• Information supplied:
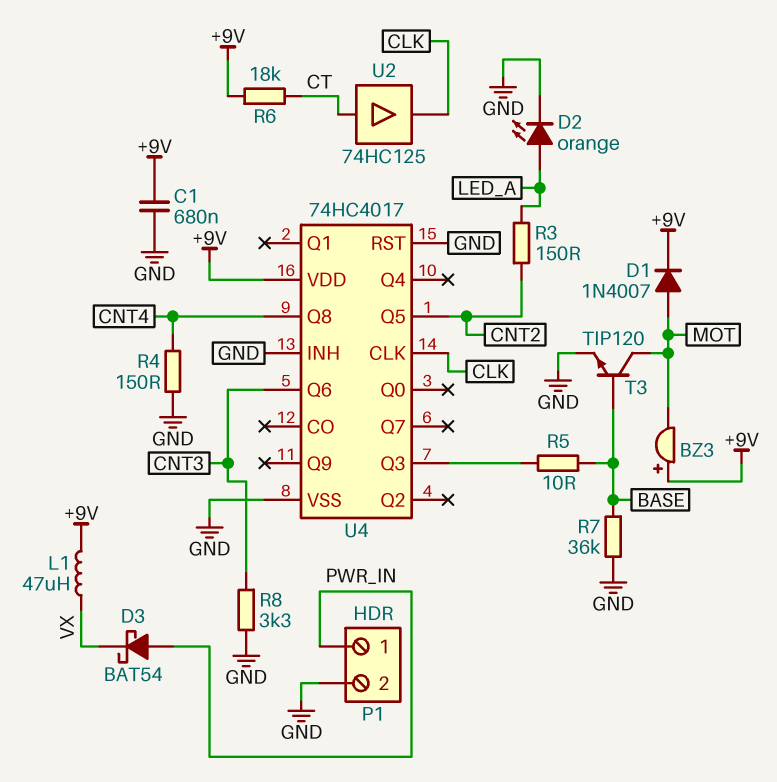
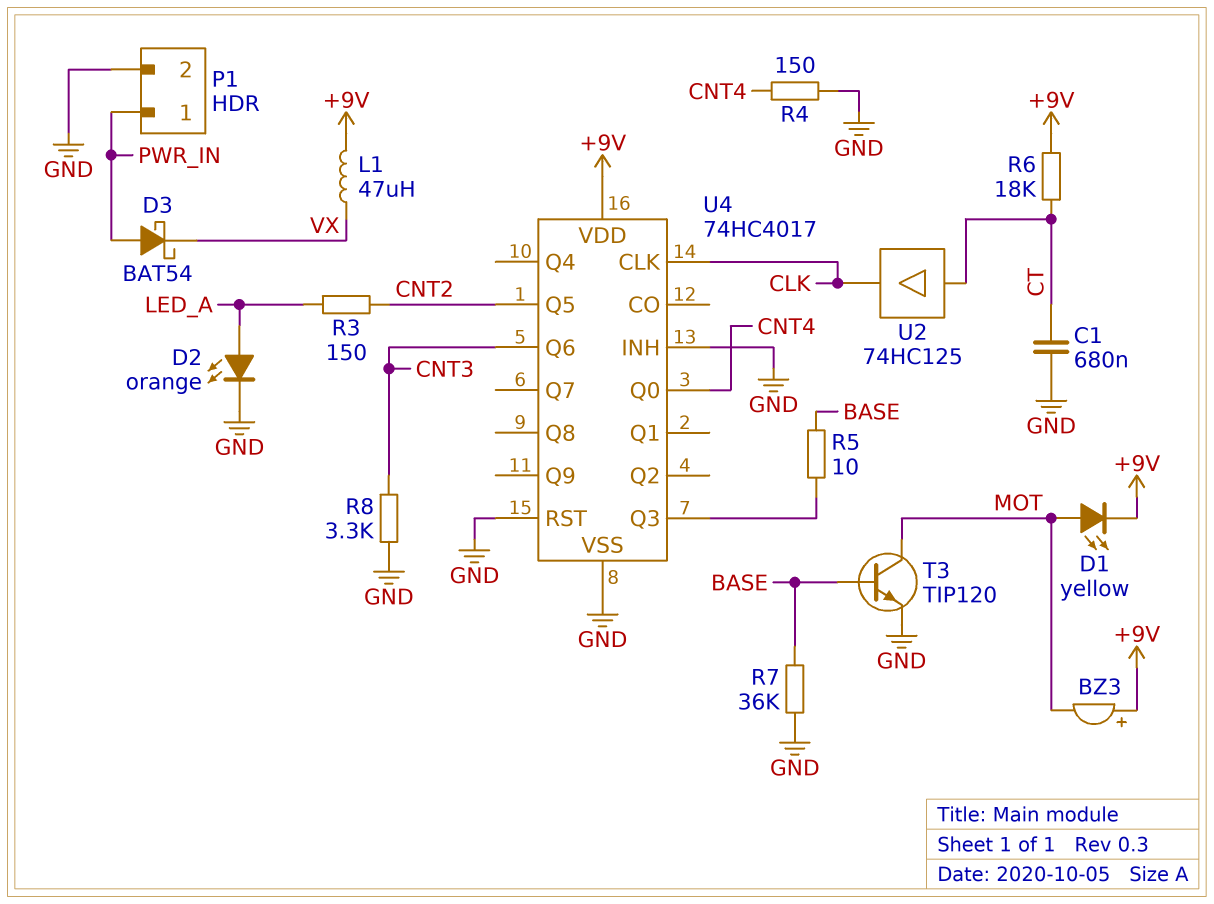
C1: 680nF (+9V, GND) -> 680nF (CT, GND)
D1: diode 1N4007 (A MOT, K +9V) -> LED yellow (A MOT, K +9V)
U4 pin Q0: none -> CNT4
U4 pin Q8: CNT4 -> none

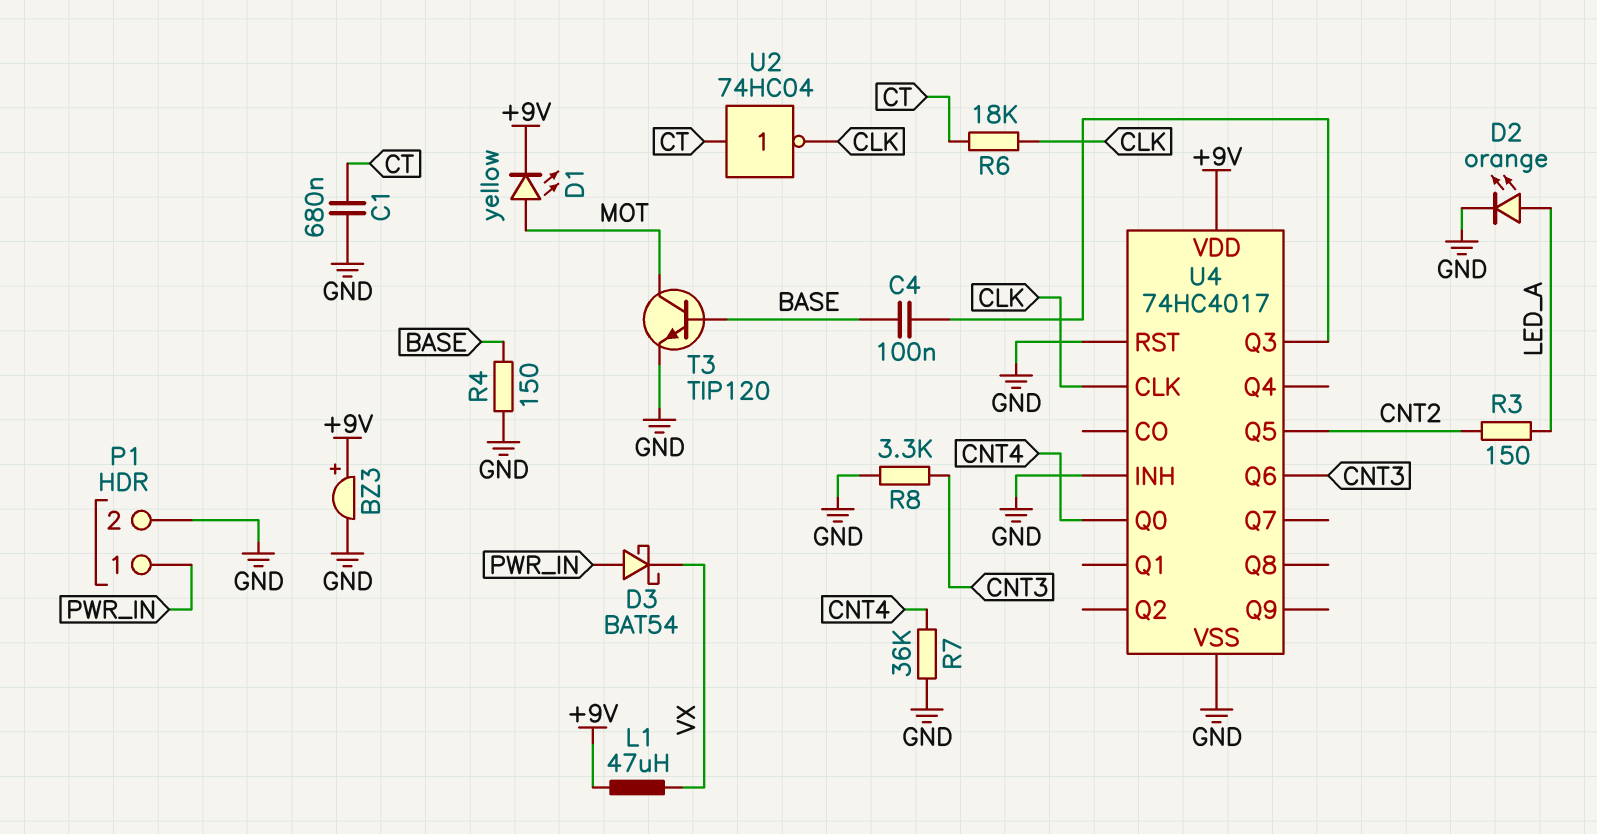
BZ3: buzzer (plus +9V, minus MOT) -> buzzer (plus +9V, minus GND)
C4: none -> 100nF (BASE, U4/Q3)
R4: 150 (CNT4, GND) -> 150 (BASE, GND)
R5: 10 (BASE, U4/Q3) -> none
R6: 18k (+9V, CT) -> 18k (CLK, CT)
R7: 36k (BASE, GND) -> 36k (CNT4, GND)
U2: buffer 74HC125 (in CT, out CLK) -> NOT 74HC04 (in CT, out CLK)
==
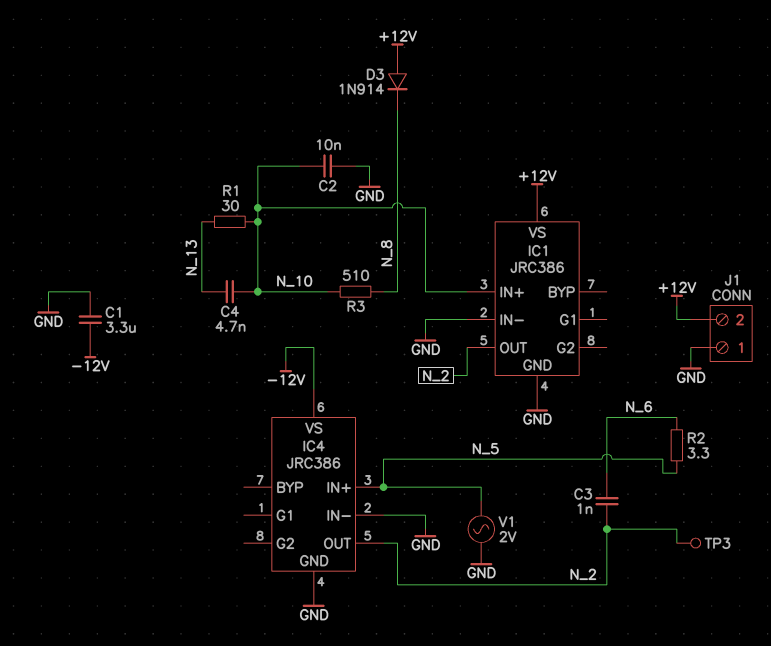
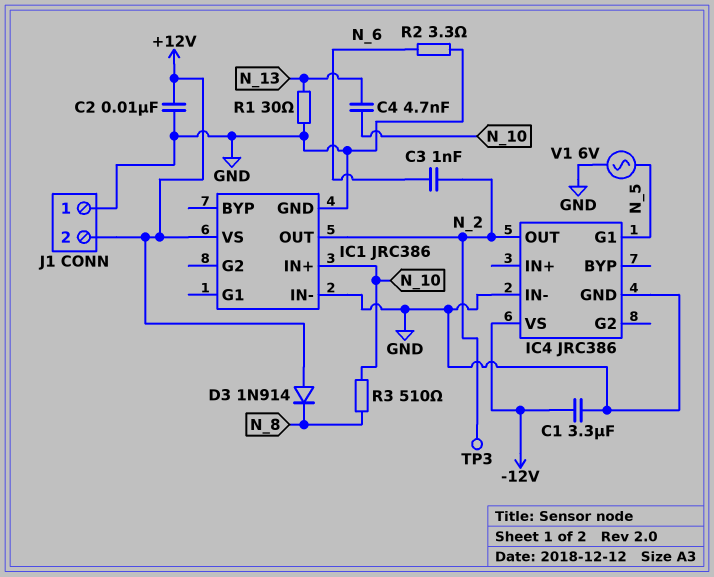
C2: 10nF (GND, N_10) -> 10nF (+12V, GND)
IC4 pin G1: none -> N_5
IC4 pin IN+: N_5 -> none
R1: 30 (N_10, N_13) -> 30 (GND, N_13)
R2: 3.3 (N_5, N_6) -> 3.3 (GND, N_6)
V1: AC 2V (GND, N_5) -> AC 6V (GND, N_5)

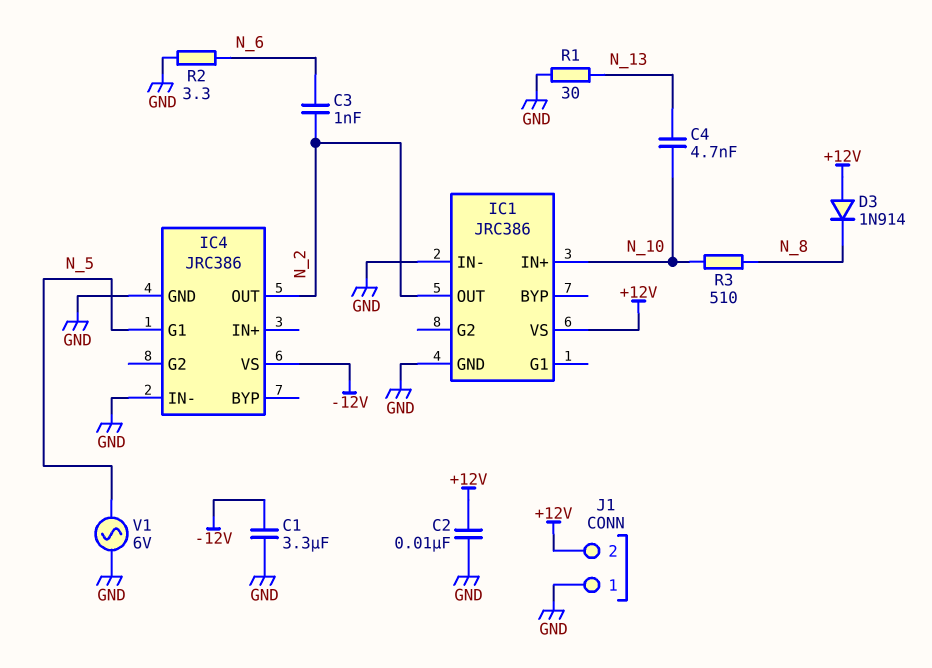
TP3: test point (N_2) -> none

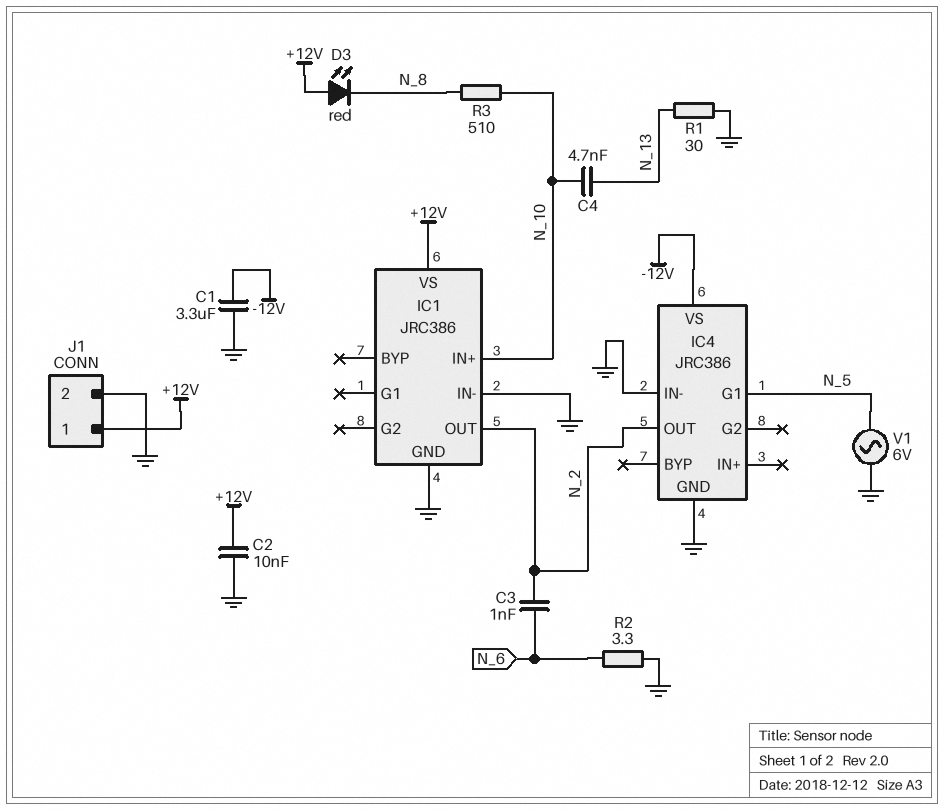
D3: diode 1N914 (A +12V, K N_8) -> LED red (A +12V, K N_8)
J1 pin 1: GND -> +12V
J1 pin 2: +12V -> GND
...
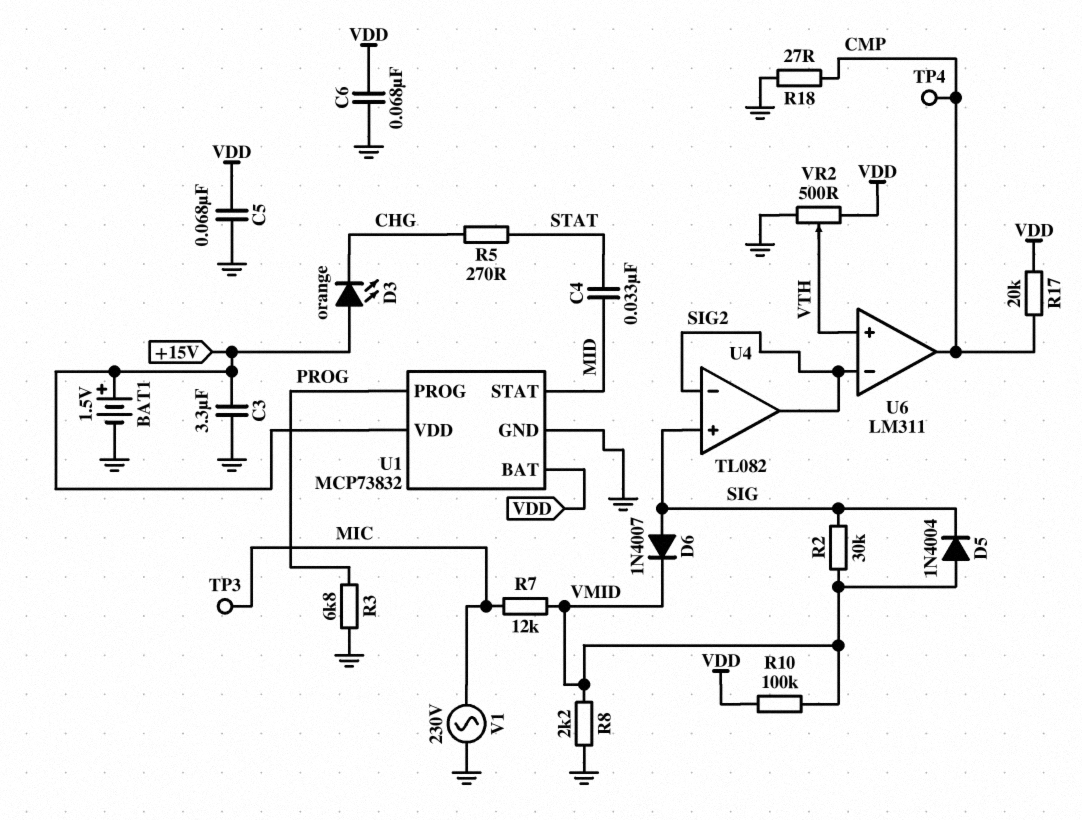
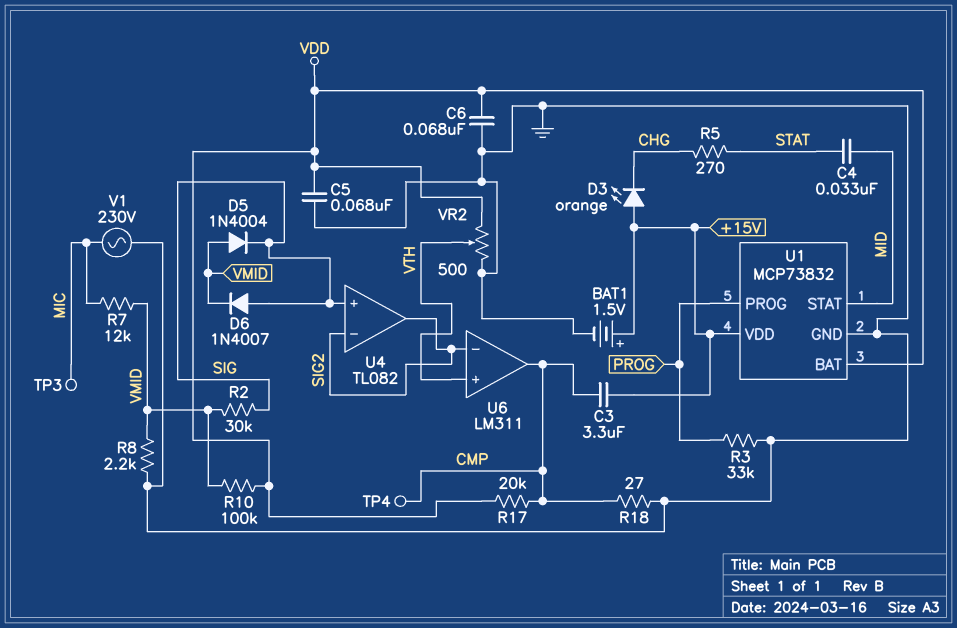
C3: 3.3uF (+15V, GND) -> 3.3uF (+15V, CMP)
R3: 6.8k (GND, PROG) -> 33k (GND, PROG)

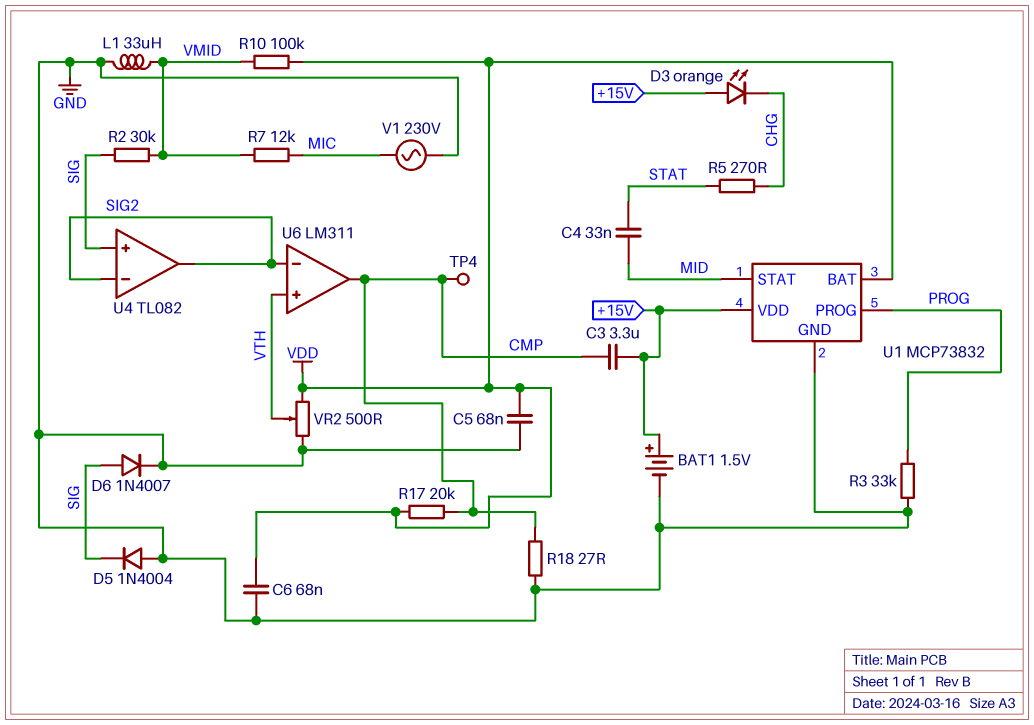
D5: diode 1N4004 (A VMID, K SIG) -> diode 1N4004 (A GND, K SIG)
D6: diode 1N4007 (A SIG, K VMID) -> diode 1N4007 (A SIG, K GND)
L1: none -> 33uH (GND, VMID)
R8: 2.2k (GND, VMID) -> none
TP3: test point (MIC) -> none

• Exercise instructions:
No picture is to be printed. Output exactly the lines above from the line containing "C1: 680nF (+9V, GND) -> 680nF (CT, GND)" through the line containing "U2: buffer 74HC125".

• Response area:
C1: 680nF (+9V, GND) -> 680nF (CT, GND)
D1: diode 1N4007 (A MOT, K +9V) -> LED yellow (A MOT, K +9V)
U4 pin Q0: none -> CNT4
U4 pin Q8: CNT4 -> none

BZ3: buzzer (plus +9V, minus MOT) -> buzzer (plus +9V, minus GND)
C4: none -> 100nF (BASE, U4/Q3)
R4: 150 (CNT4, GND) -> 150 (BASE, GND)
R5: 10 (BASE, U4/Q3) -> none
R6: 18k (+9V, CT) -> 18k (CLK, CT)
R7: 36k (BASE, GND) -> 36k (CNT4, GND)
U2: buffer 74HC125 (in CT, out CLK) -> NOT 74HC04 (in CT, out CLK)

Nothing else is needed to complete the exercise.